[Difference listings]

* * *

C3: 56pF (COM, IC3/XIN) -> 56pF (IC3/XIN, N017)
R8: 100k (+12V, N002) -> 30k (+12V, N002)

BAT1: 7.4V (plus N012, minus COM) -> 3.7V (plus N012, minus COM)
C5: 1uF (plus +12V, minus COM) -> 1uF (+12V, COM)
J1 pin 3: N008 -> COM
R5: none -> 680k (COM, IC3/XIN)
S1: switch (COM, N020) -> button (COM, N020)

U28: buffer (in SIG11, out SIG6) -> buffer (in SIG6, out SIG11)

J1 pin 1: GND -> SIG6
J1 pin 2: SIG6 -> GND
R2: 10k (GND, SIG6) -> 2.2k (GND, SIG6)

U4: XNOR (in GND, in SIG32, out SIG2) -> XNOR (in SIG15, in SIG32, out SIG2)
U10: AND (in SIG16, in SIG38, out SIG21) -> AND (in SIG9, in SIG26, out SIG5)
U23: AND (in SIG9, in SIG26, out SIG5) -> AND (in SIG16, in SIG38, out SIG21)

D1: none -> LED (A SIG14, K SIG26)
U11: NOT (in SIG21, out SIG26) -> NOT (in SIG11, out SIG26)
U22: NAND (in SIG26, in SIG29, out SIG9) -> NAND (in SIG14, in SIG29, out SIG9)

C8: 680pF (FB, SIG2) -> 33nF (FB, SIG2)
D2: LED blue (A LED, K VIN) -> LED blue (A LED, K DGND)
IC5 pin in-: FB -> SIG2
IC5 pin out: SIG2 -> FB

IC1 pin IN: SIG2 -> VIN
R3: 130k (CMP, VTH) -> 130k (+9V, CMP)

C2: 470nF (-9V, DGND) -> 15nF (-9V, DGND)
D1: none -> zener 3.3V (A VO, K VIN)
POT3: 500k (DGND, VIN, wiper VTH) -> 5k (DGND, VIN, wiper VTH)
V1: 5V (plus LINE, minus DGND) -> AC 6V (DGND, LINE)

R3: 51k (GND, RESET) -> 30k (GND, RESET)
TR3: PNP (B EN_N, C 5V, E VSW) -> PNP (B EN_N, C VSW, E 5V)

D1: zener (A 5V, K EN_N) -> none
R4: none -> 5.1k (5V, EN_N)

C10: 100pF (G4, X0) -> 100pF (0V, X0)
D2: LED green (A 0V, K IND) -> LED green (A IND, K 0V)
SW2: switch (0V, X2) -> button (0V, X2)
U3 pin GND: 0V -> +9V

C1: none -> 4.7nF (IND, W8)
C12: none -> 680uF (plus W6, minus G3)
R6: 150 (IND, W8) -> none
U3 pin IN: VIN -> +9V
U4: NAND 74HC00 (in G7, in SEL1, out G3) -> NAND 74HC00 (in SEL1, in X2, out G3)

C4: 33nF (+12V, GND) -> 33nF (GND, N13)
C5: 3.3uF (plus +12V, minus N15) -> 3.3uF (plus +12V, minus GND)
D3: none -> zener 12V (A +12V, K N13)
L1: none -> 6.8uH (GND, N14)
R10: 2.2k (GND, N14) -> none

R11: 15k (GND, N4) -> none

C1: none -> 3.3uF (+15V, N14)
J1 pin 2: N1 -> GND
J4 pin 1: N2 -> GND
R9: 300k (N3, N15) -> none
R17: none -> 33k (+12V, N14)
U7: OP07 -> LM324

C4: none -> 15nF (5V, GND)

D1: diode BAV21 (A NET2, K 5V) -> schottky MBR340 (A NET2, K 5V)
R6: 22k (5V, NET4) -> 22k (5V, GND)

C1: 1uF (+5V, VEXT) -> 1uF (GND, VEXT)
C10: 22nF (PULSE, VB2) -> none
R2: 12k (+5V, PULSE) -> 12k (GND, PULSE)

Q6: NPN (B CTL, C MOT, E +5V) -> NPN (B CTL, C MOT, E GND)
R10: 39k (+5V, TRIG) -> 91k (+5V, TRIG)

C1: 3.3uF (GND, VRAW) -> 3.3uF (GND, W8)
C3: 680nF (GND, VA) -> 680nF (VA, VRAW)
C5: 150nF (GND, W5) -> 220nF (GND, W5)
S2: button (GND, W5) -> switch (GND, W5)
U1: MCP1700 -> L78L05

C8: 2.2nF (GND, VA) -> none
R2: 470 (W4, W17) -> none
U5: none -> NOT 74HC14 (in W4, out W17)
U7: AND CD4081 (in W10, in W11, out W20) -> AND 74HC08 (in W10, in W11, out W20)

* * *

ACTION ITEM:
All lines of the data above that include the word "NAND" must be shown.

YOUR SOLUTION:
U22: NAND (in SIG26, in SIG29, out SIG9) -> NAND (in SIG14, in SIG29, out SIG9)
U4: NAND 74HC00 (in G7, in SEL1, out G3) -> NAND 74HC00 (in SEL1, in X2, out G3)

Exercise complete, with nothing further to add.